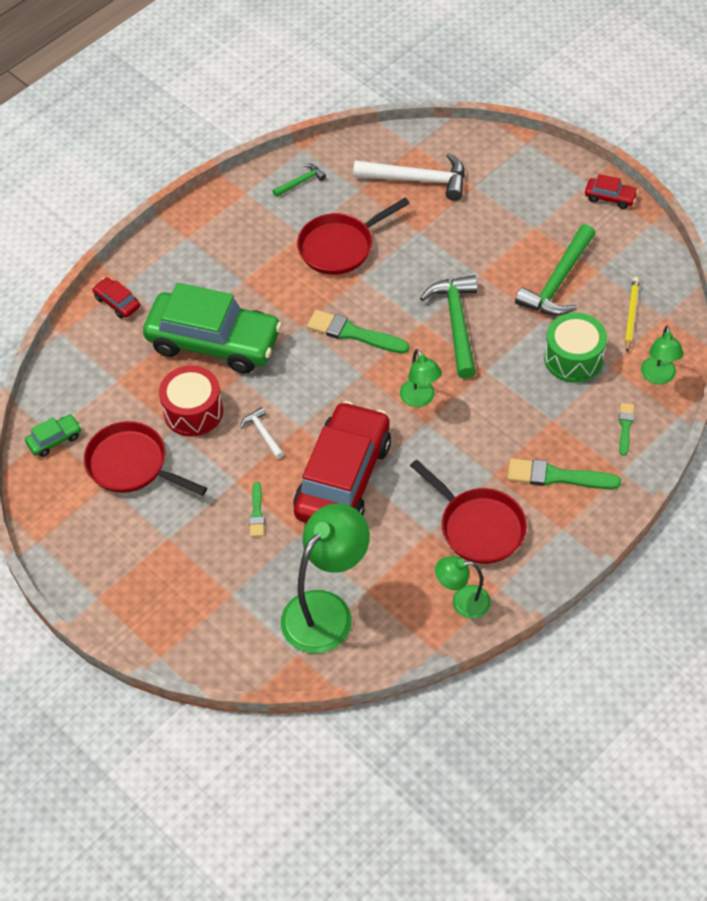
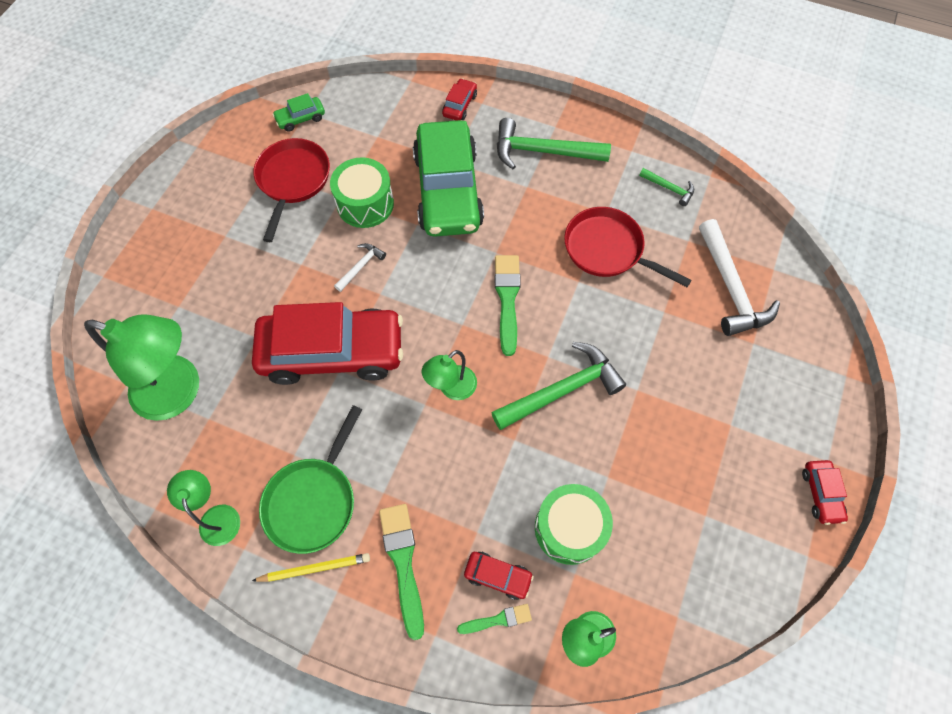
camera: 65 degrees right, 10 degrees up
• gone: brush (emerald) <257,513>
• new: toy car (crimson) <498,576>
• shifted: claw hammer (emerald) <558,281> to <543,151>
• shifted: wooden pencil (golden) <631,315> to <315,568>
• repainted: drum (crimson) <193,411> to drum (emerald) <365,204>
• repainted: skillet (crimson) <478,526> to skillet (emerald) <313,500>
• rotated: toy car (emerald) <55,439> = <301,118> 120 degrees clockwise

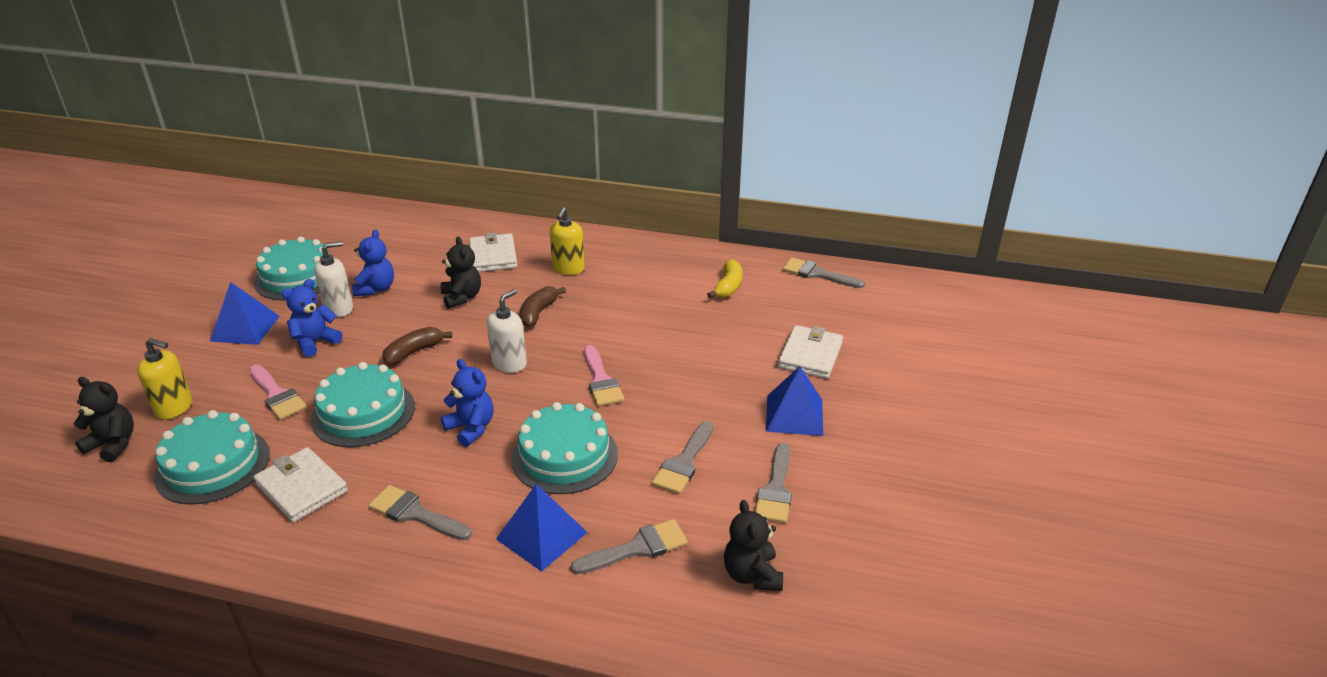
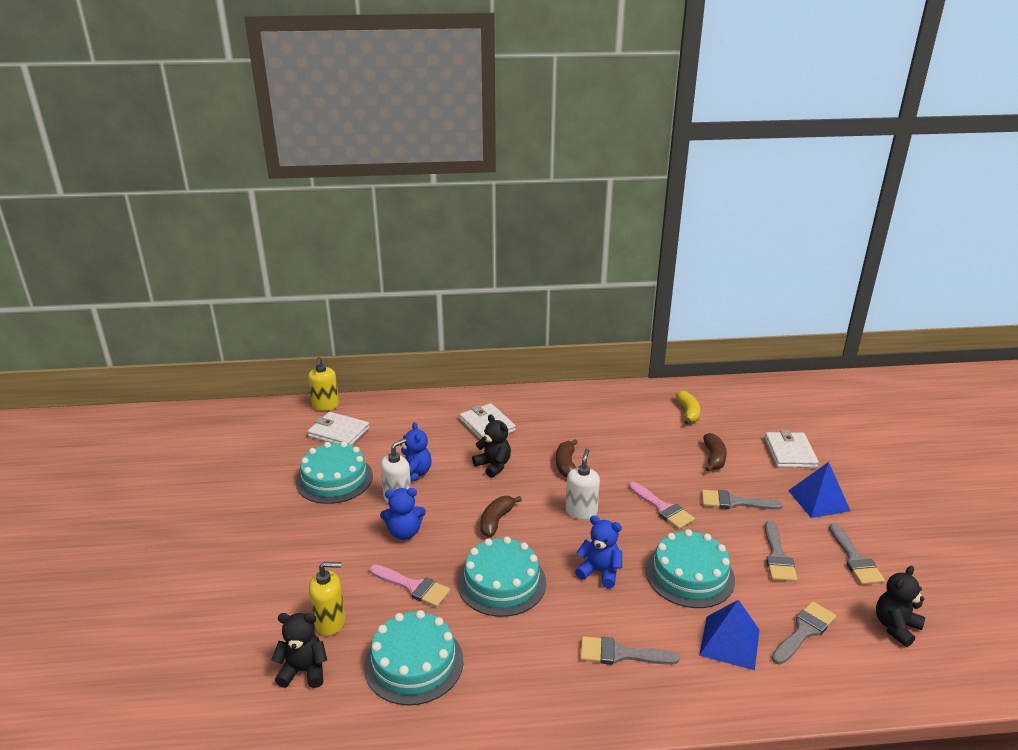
camera: 20 degrees left, 5 degrees down
• gone: solid pyramid (blue) <245,328>
• new: toy banana (russet) <714,458>
• shifted: billfold (white) <302,488> to <339,432>
• shifted: soap dispenser (golden) <568,269> to <325,406>
• shifted: brush (ash-grey) <817,274> to <734,502>
• rotated: stuffed bear (blue) <315,342> = <404,533> 120 degrees counterclockwise
• rotated: stuffed bear (ebony) <752,575> = <895,627> 75 degrees clockwise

----------------

Problem description:
Each record above needs to be retyped exactly, without any pictures.

Exercise solution:
camera: 65 degrees right, 10 degrees up
• gone: brush (emerald) <257,513>
• new: toy car (crimson) <498,576>
• shifted: claw hammer (emerald) <558,281> to <543,151>
• shifted: wooden pencil (golden) <631,315> to <315,568>
• repainted: drum (crimson) <193,411> to drum (emerald) <365,204>
• repainted: skillet (crimson) <478,526> to skillet (emerald) <313,500>
• rotated: toy car (emerald) <55,439> = <301,118> 120 degrees clockwise

camera: 20 degrees left, 5 degrees down
• gone: solid pyramid (blue) <245,328>
• new: toy banana (russet) <714,458>
• shifted: billfold (white) <302,488> to <339,432>
• shifted: soap dispenser (golden) <568,269> to <325,406>
• shifted: brush (ash-grey) <817,274> to <734,502>
• rotated: stuffed bear (blue) <315,342> = <404,533> 120 degrees counterclockwise
• rotated: stuffed bear (ebony) <752,575> = <895,627> 75 degrees clockwise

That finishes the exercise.